▶ GOAL OF THE EXERCISE
Word for word, print each record, dropping any image it holds.

★ ★ ★ ★ ★

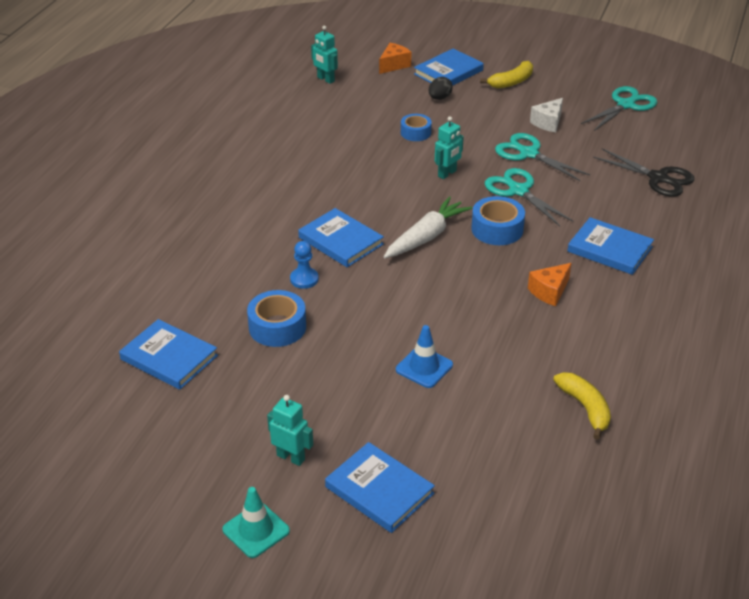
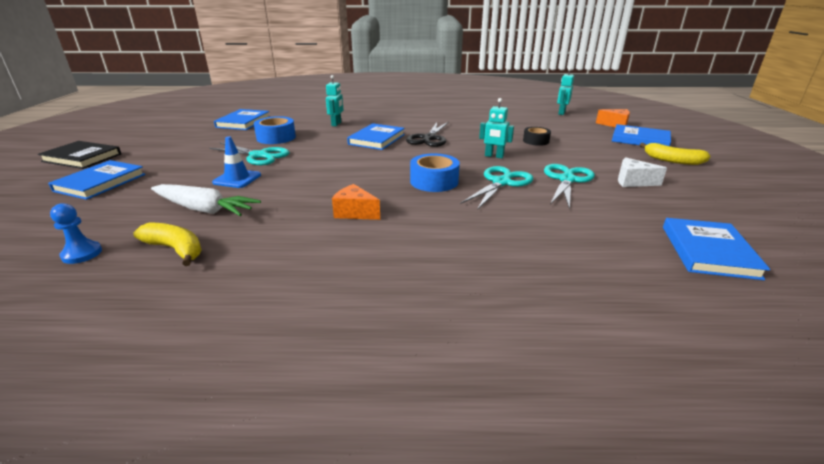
camera: 70 degrees right, 10 degrees down
(256, 530) = (82, 158): turquoise traffic cone -> black book
(291, 457) = (146, 156): turquoise robot -> turquoise robot (336, 124)
(304, 279) = (328, 137): blue pawn -> blue pawn (82, 254)
(415, 133) = (535, 141): blue tape -> black tape
(426, 237) = (401, 160): white carrot -> white carrot (204, 209)
(439, 98) = (597, 141): black egg -> none
(585, 408) = (176, 249): yellow banana -> yellow banana turned 105 degrees counterclockwise
(609, 249) = (447, 235): blue book -> blue book (708, 251)
(626, 105) = (744, 215): turquoise scissors -> turquoise scissors (259, 156)
(659, 178) = (622, 251): black scissors -> black scissors (429, 138)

★ ★ ★ ★ ★

▶ RESPONSE AREA
camera: 70 degrees right, 10 degrees down
(256, 530) = (82, 158): turquoise traffic cone -> black book
(291, 457) = (146, 156): turquoise robot -> turquoise robot (336, 124)
(304, 279) = (328, 137): blue pawn -> blue pawn (82, 254)
(415, 133) = (535, 141): blue tape -> black tape
(426, 237) = (401, 160): white carrot -> white carrot (204, 209)
(439, 98) = (597, 141): black egg -> none
(585, 408) = (176, 249): yellow banana -> yellow banana turned 105 degrees counterclockwise
(609, 249) = (447, 235): blue book -> blue book (708, 251)
(626, 105) = (744, 215): turquoise scissors -> turquoise scissors (259, 156)
(659, 178) = (622, 251): black scissors -> black scissors (429, 138)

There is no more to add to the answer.